== Segment start ==
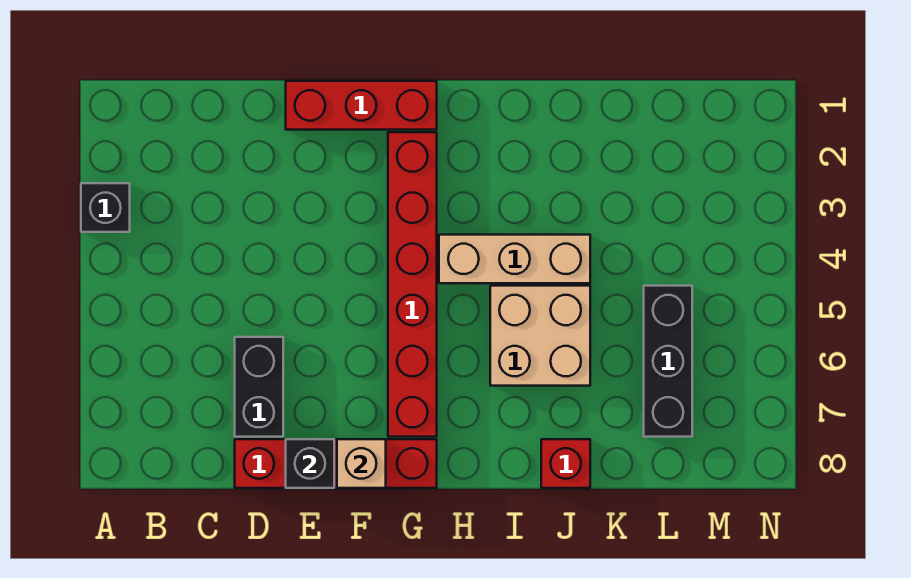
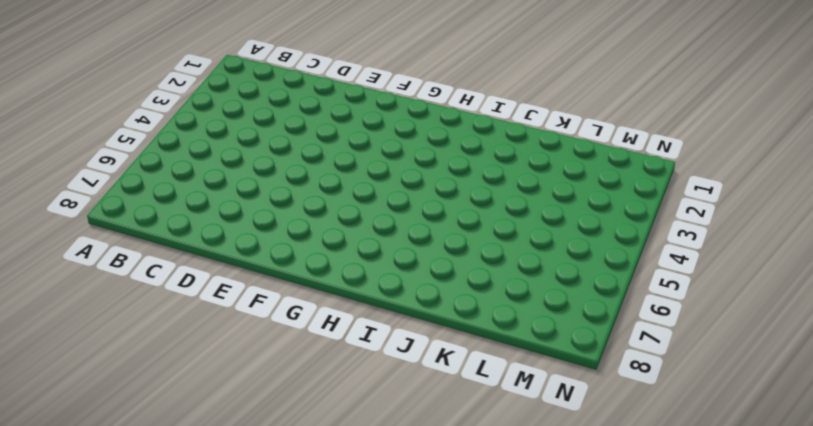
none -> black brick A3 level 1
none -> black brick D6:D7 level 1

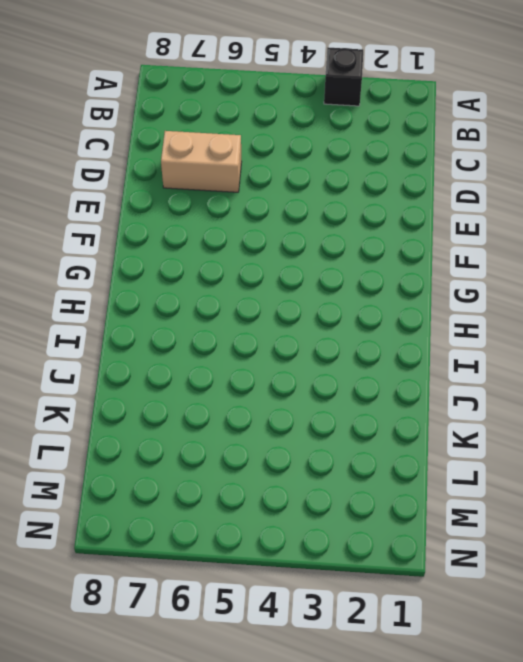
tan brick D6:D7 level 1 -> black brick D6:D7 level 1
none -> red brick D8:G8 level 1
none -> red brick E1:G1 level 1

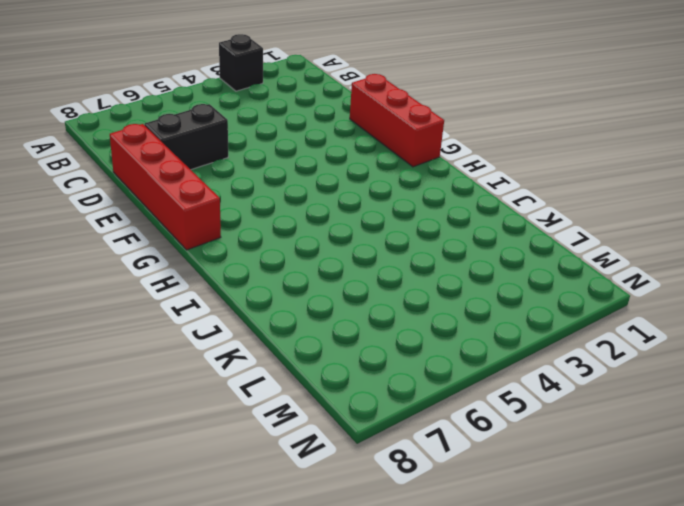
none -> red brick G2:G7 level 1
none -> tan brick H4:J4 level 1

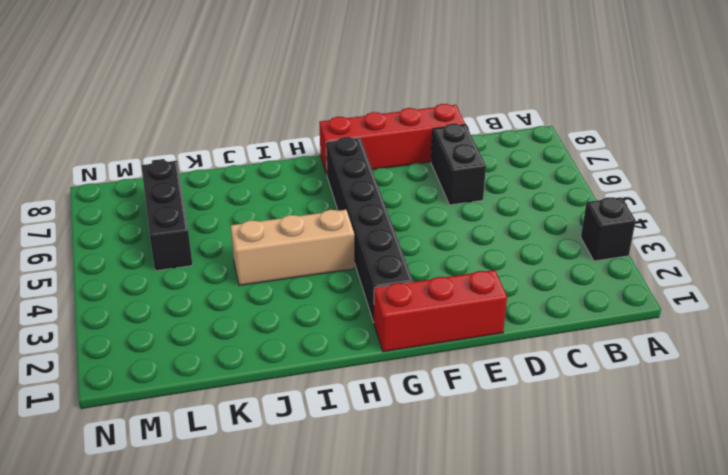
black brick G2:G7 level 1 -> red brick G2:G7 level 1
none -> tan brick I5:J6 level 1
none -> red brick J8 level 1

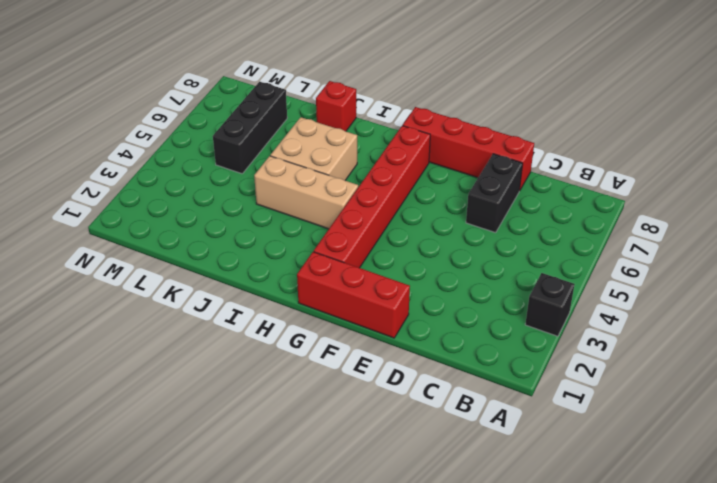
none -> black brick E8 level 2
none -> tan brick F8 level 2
== Segment end ==
Could you restate all of the data above word for word and skip every picture?

EXERCISE OUTPUT –
none -> black brick A3 level 1
none -> black brick D6:D7 level 1

tan brick D6:D7 level 1 -> black brick D6:D7 level 1
none -> red brick D8:G8 level 1
none -> red brick E1:G1 level 1

none -> red brick G2:G7 level 1
none -> tan brick H4:J4 level 1

black brick G2:G7 level 1 -> red brick G2:G7 level 1
none -> tan brick I5:J6 level 1
none -> red brick J8 level 1

none -> black brick E8 level 2
none -> tan brick F8 level 2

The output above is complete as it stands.